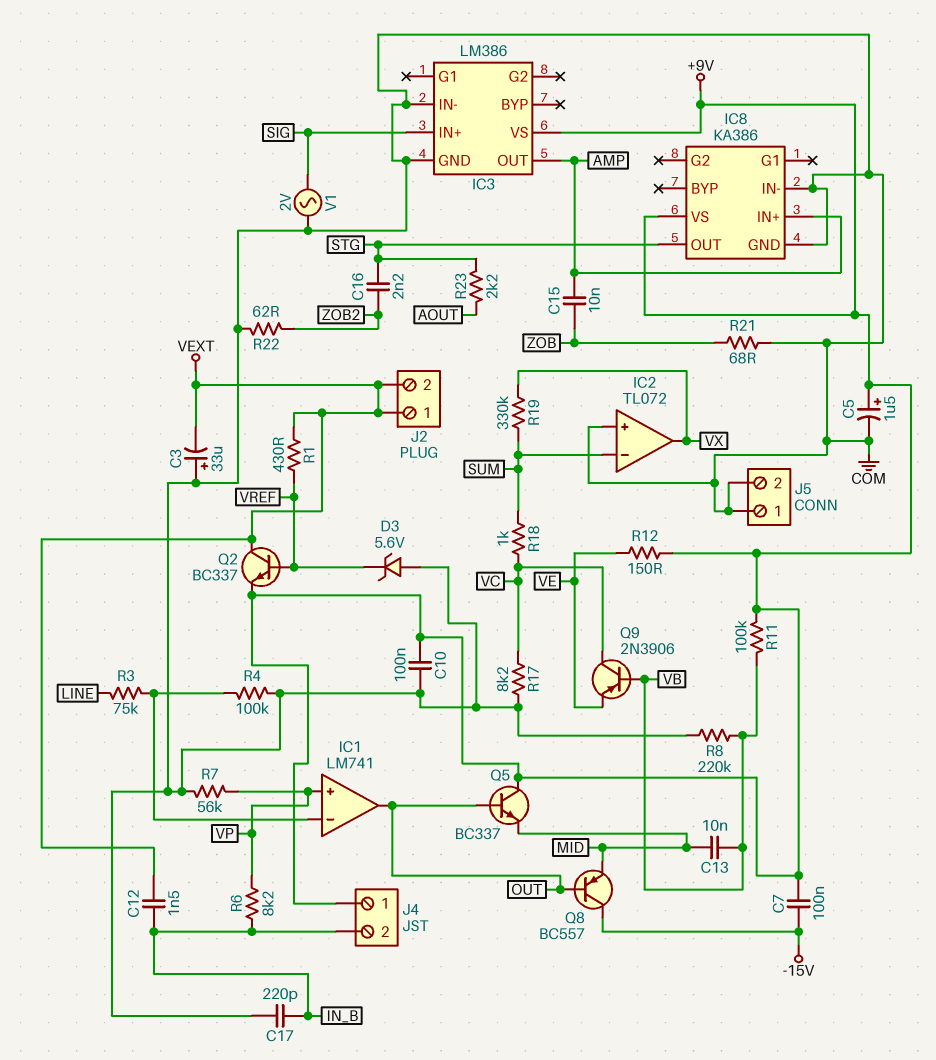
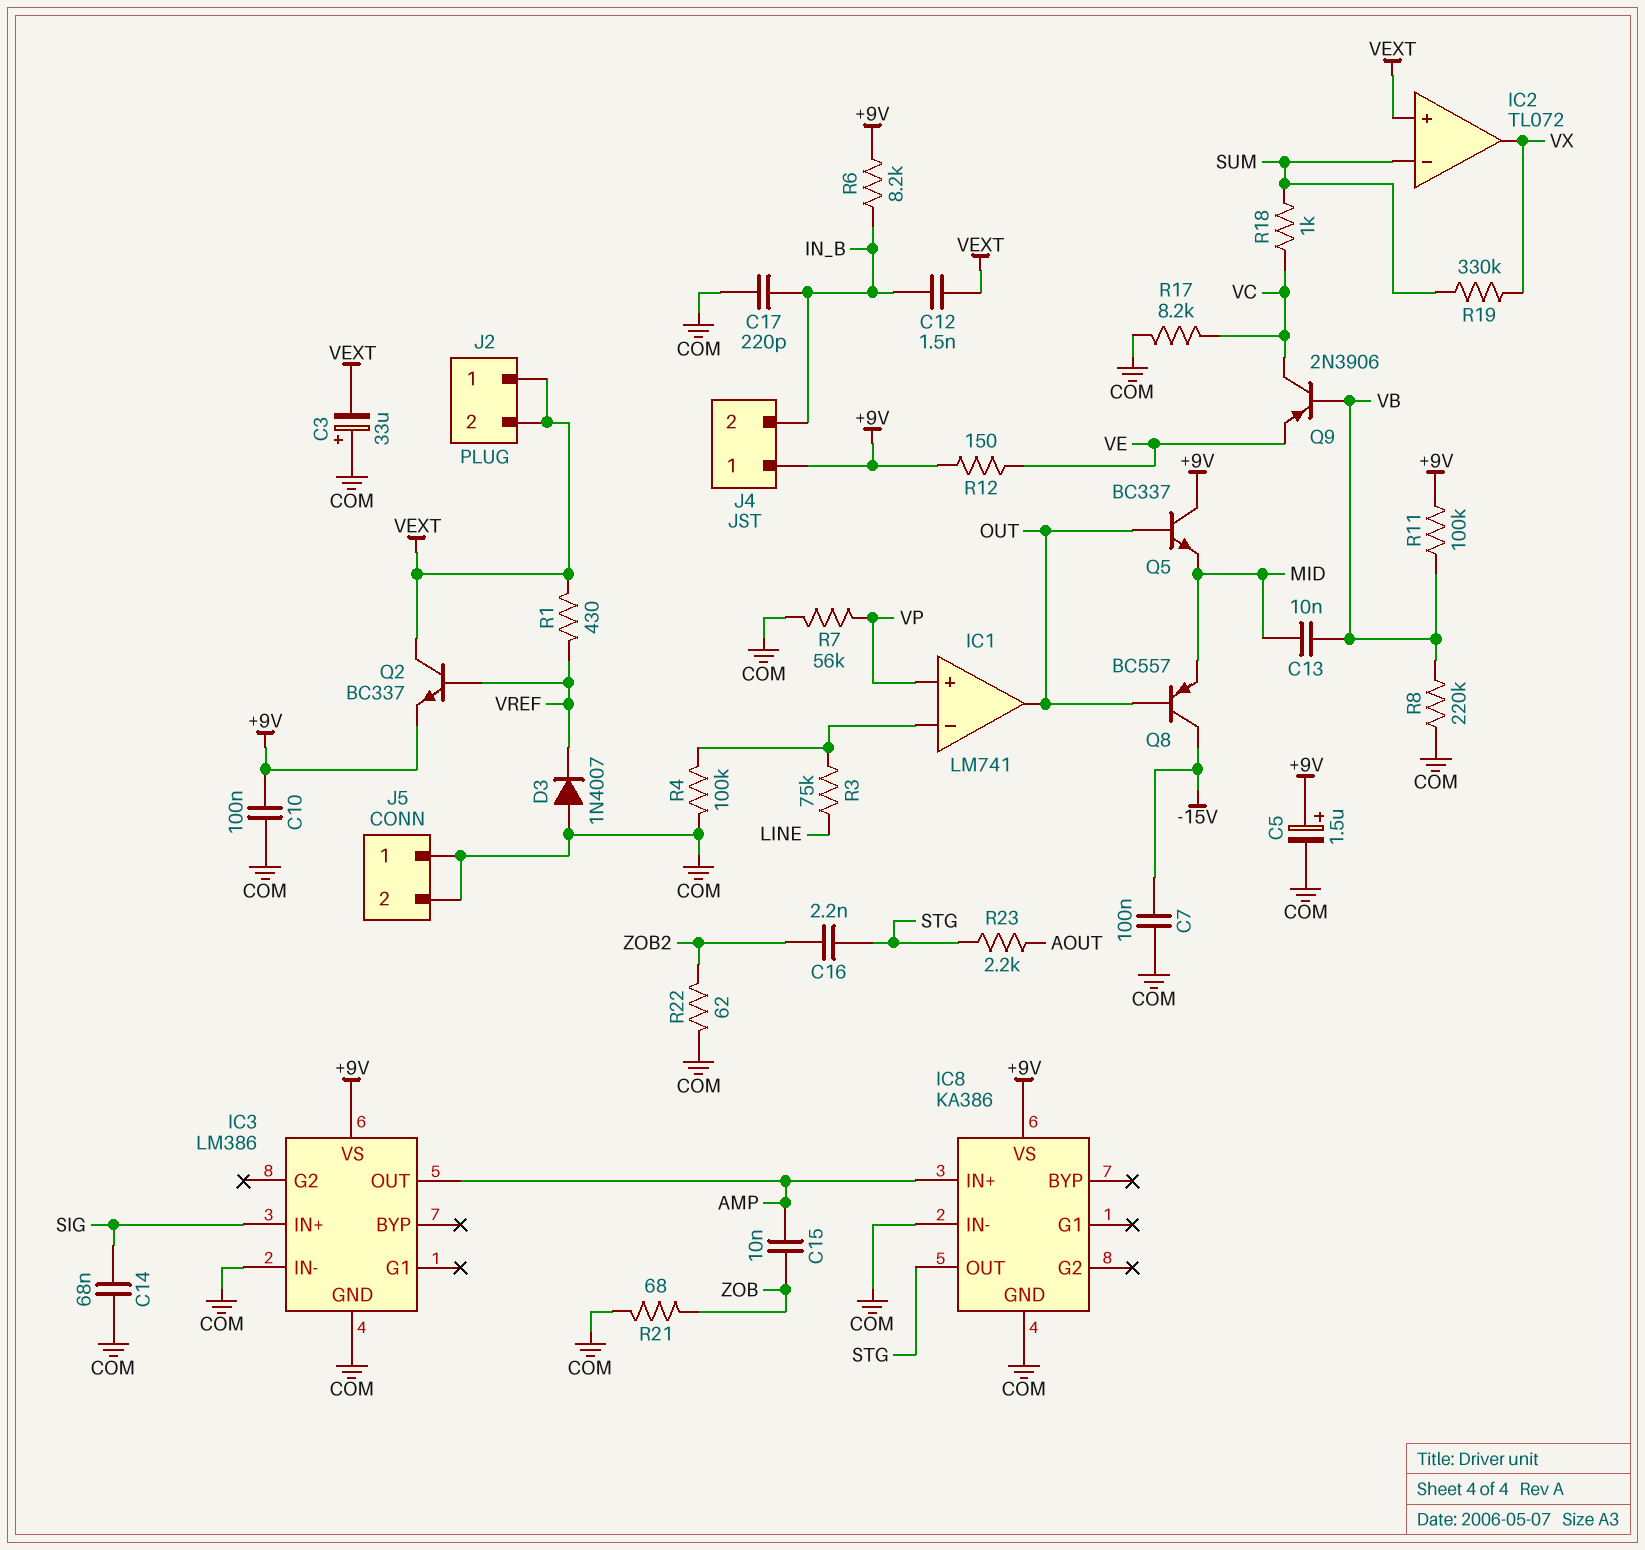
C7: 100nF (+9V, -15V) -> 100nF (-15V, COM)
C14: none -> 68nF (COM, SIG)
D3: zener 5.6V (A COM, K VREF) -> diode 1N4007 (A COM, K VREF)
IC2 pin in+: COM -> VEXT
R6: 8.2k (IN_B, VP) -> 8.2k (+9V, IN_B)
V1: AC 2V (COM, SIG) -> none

* * * * *

**YOUR TASK:**
Transcribe exactly, and only, the lines from the one bearing "D3: zener 5.6V" through the last line of the entries, counting both.

**EXERCISE ANSWER:**
D3: zener 5.6V (A COM, K VREF) -> diode 1N4007 (A COM, K VREF)
IC2 pin in+: COM -> VEXT
R6: 8.2k (IN_B, VP) -> 8.2k (+9V, IN_B)
V1: AC 2V (COM, SIG) -> none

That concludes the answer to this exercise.